Within the records below, find the line with "camera: 60 degrees right, 25 degrees down" and the line with "(670, 322) = (239, 242): black", then reproduce exactly those two lines and all lines between them, without any picture.

┄┄┄┄┄┄

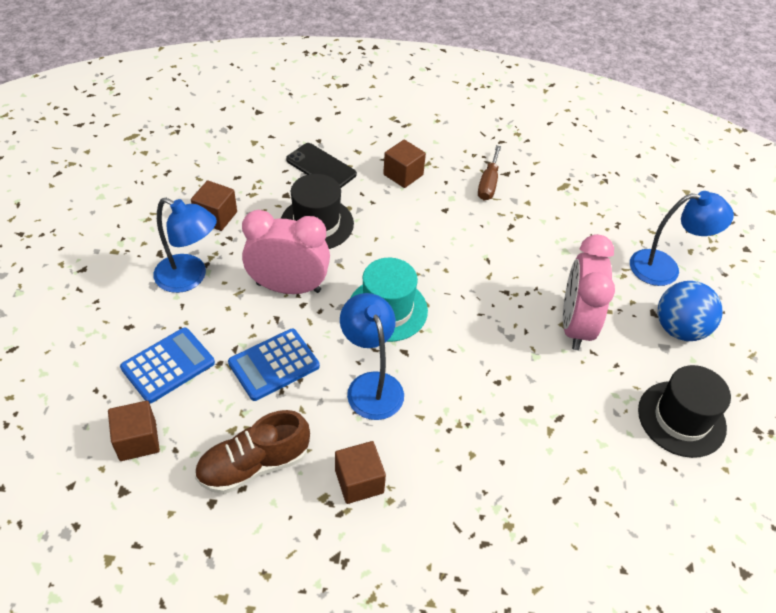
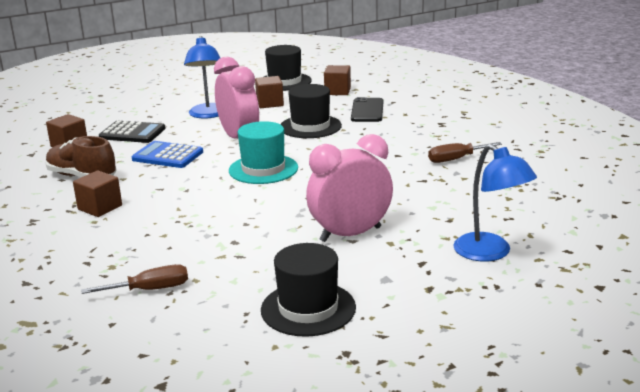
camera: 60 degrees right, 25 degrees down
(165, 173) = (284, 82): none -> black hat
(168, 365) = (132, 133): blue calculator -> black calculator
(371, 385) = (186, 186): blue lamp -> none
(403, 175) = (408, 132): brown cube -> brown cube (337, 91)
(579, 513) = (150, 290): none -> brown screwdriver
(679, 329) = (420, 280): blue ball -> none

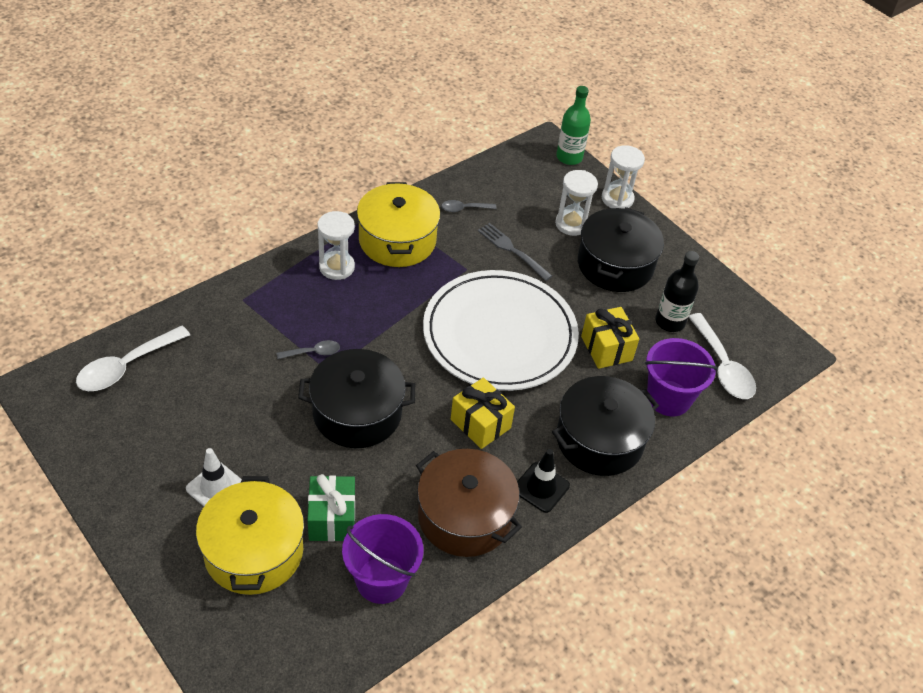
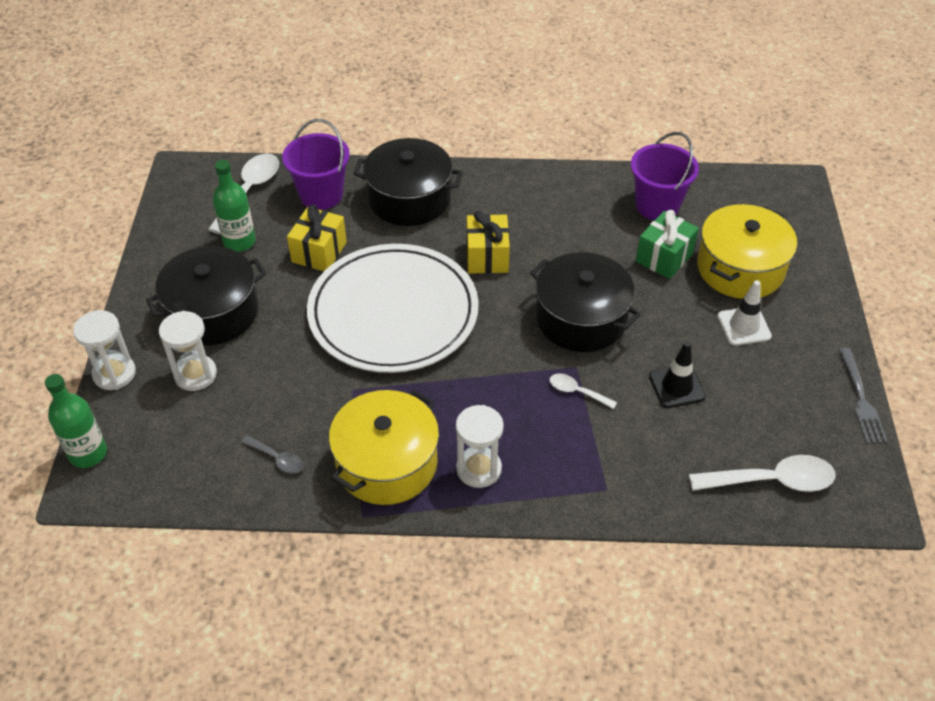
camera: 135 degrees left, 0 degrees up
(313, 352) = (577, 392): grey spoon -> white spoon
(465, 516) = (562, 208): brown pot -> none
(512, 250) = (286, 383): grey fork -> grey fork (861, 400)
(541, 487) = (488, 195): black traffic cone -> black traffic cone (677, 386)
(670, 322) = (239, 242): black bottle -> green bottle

┄┄┄┄┄┄

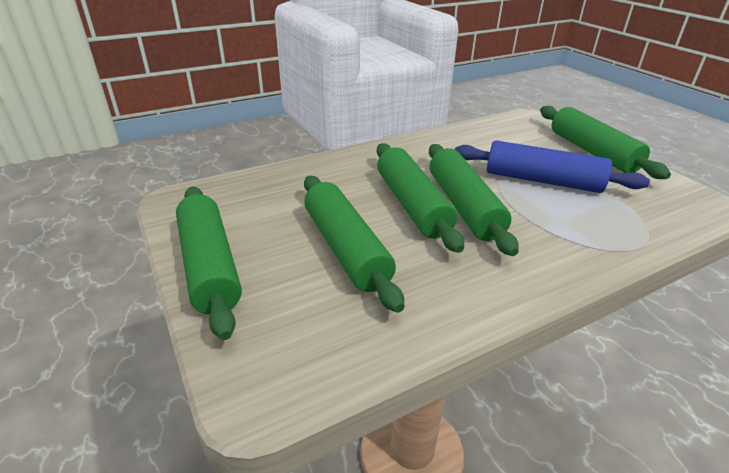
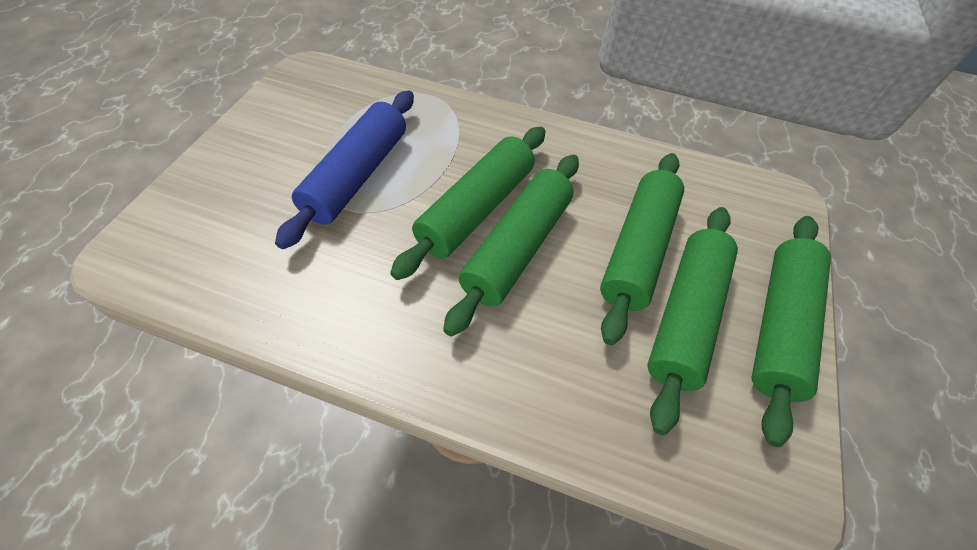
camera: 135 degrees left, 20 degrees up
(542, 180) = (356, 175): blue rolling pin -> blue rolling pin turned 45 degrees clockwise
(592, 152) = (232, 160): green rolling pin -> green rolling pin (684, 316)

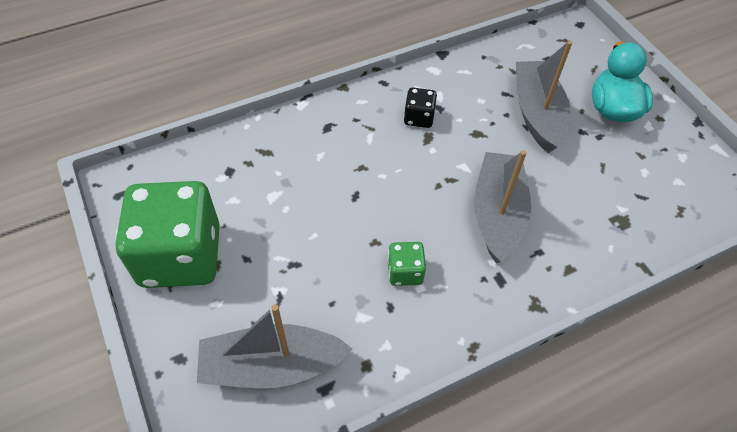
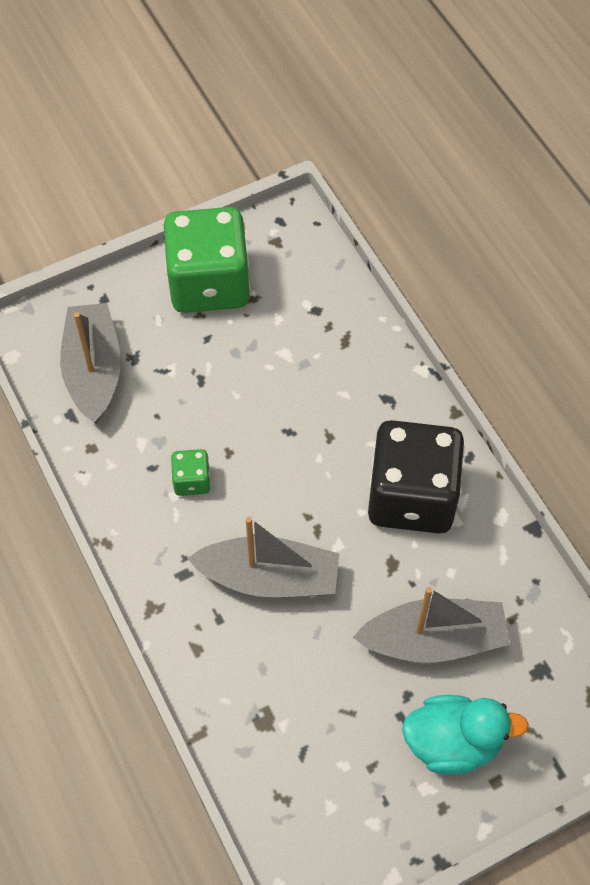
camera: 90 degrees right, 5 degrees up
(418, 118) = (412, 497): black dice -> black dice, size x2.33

┄┄┄┄┄┄

- [SOLVED PROBLEM]:
camera: 60 degrees right, 25 degrees down
(165, 173) = (284, 82): none -> black hat
(168, 365) = (132, 133): blue calculator -> black calculator
(371, 385) = (186, 186): blue lamp -> none
(403, 175) = (408, 132): brown cube -> brown cube (337, 91)
(579, 513) = (150, 290): none -> brown screwdriver
(679, 329) = (420, 280): blue ball -> none

camera: 135 degrees left, 0 degrees up
(313, 352) = (577, 392): grey spoon -> white spoon
(465, 516) = (562, 208): brown pot -> none
(512, 250) = (286, 383): grey fork -> grey fork (861, 400)
(541, 487) = (488, 195): black traffic cone -> black traffic cone (677, 386)
(670, 322) = (239, 242): black bottle -> green bottle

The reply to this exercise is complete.